BRIEF:
Would you reproduce the whole listing exactly, minus its images?

DATA LISTING:

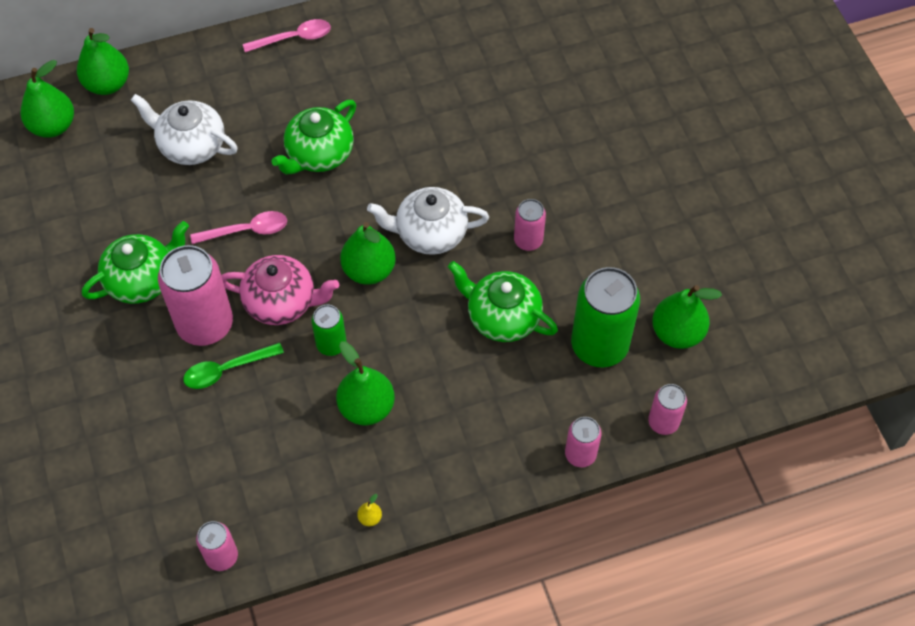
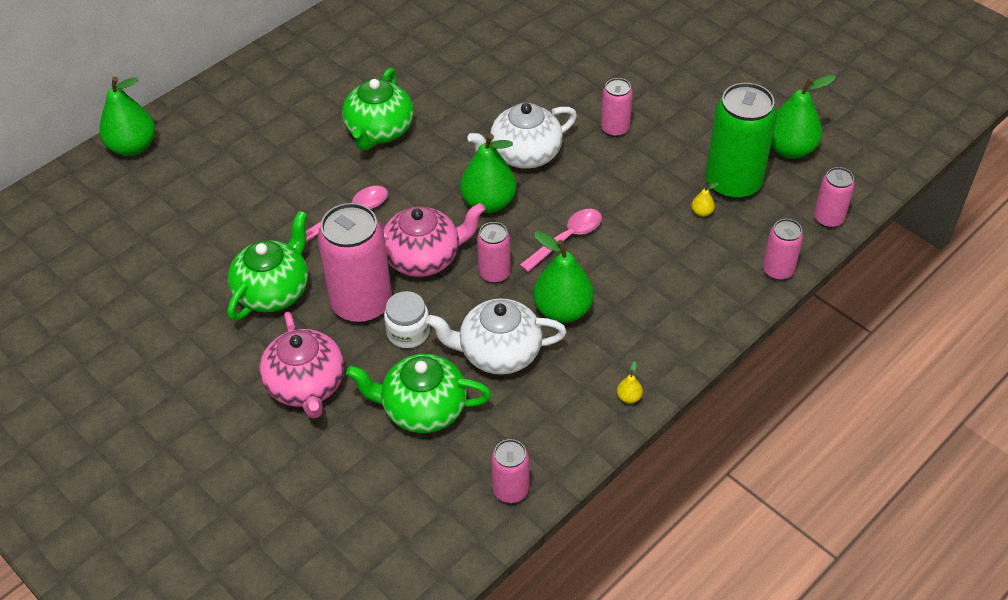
camera: 25 degrees left, 10 degrees down
(53, 126) = (97, 199): green pear -> none
(118, 383) = (306, 386): none -> pink teapot
(191, 145) = (250, 166): white teapot -> white teapot (498, 353)
(227, 370) = (408, 332): green spoon -> white jar
(294, 38) = (294, 52): pink spoon -> pink spoon (566, 239)
(331, 344) = (494, 273): green can -> pink can
(502, 317) = (634, 193): green teapot -> green teapot (422, 409)
(551, 363) = (702, 212): none -> yellow pear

YOUR SOLUTION:
camera: 25 degrees left, 10 degrees down
(53, 126) = (97, 199): green pear -> none
(118, 383) = (306, 386): none -> pink teapot
(191, 145) = (250, 166): white teapot -> white teapot (498, 353)
(227, 370) = (408, 332): green spoon -> white jar
(294, 38) = (294, 52): pink spoon -> pink spoon (566, 239)
(331, 344) = (494, 273): green can -> pink can
(502, 317) = (634, 193): green teapot -> green teapot (422, 409)
(551, 363) = (702, 212): none -> yellow pear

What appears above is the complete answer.